[TASK TO CARRY OUT]
Transcribe the data exactly. Pictures stay out.

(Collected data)
<<<<
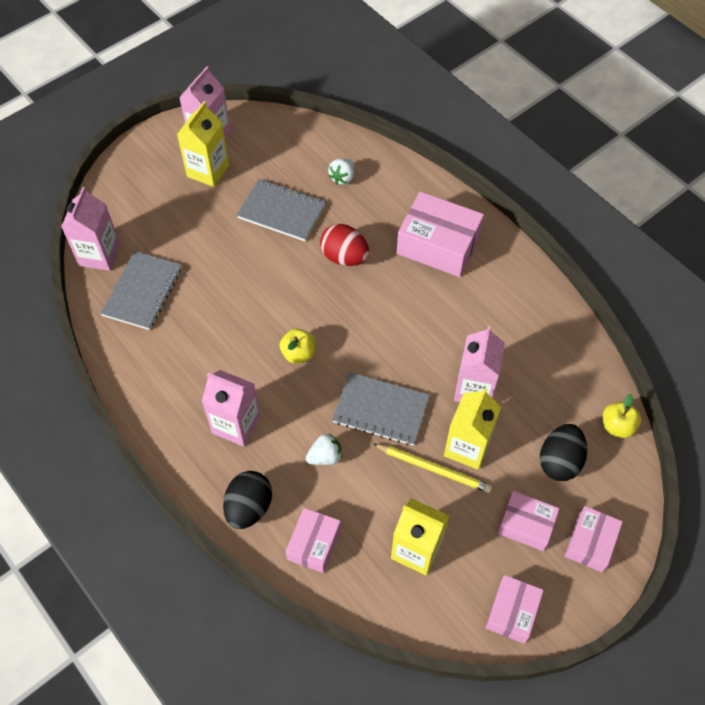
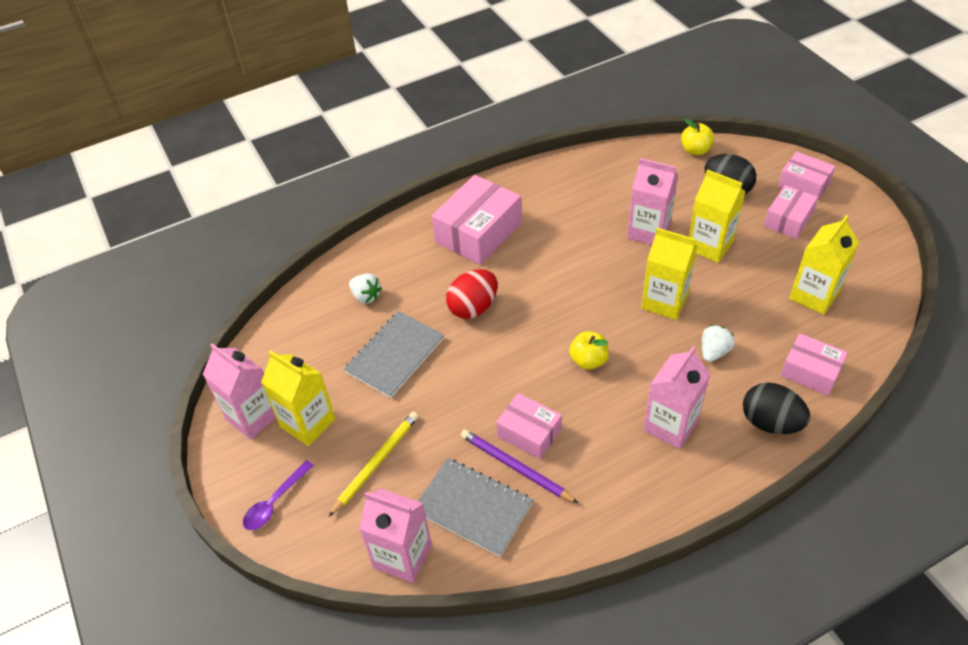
camera: 75 degrees left, 10 degrees down
(137, 169) = (274, 502): none -> purple spoon
(181, 314) = (515, 467): none -> purple pencil
(325, 456) = (714, 352): white strawberry -> white strawberry turned 45 degrees clockwise
(381, 410) = (664, 301): grey notebook -> yellow carton
(433, 469) = (731, 272): yellow pencil -> yellow pencil (376, 463)
(512, 612) = (869, 241): pink box -> pink box (529, 433)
>>>>
[ANSWER TO THE PROBLEM]
camera: 75 degrees left, 10 degrees down
(137, 169) = (274, 502): none -> purple spoon
(181, 314) = (515, 467): none -> purple pencil
(325, 456) = (714, 352): white strawberry -> white strawberry turned 45 degrees clockwise
(381, 410) = (664, 301): grey notebook -> yellow carton
(433, 469) = (731, 272): yellow pencil -> yellow pencil (376, 463)
(512, 612) = (869, 241): pink box -> pink box (529, 433)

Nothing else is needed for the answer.